_Task description_
Each record that follows goes into your reply unchanged; the pictures do not.

Provided records START

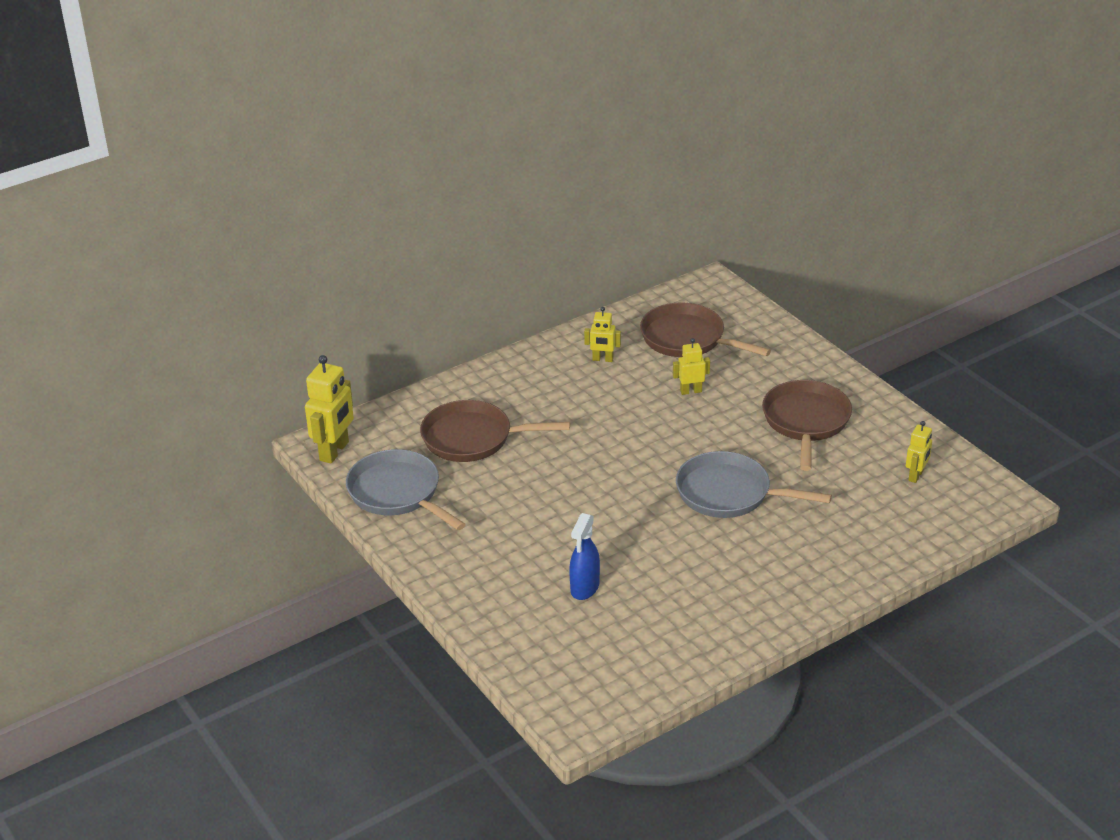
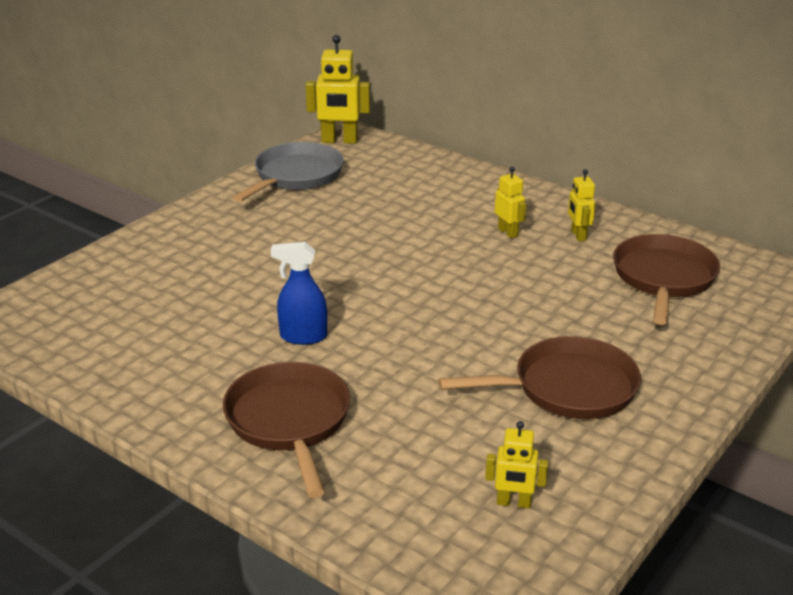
camera: 70 degrees right, 5 degrees down
brown pan [420,400,570,462] -> brown pan moved to [223,362,350,498]
blue spray bottle [569,513,600,600] -> blue spray bottle moved to [271,242,327,345]
yellow robot [673,338,710,395] -> yellow robot moved to [495,167,526,238]
grey pan [676,451,832,518] -> none

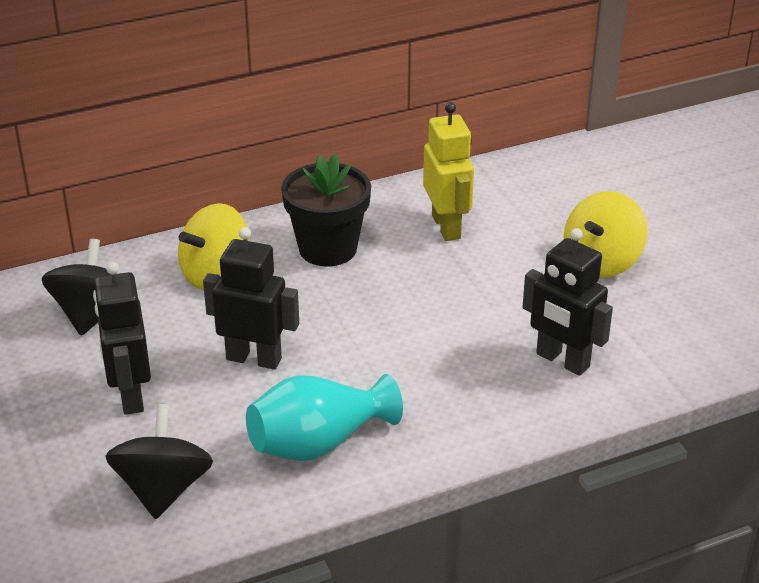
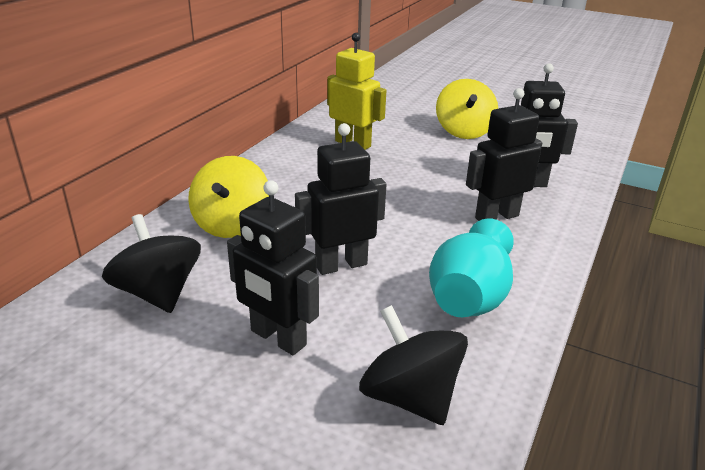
camera: 40 degrees left, 5 degrees down
black flower pot [281,154,371,267] -> none
none -> black robot [466,88,542,221]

Provided records END

_Answer area_
camera: 70 degrees right, 5 degrees down
brown pan [420,400,570,462] -> brown pan moved to [223,362,350,498]
blue spray bottle [569,513,600,600] -> blue spray bottle moved to [271,242,327,345]
yellow robot [673,338,710,395] -> yellow robot moved to [495,167,526,238]
grey pan [676,451,832,518] -> none

camera: 40 degrees left, 5 degrees down
black flower pot [281,154,371,267] -> none
none -> black robot [466,88,542,221]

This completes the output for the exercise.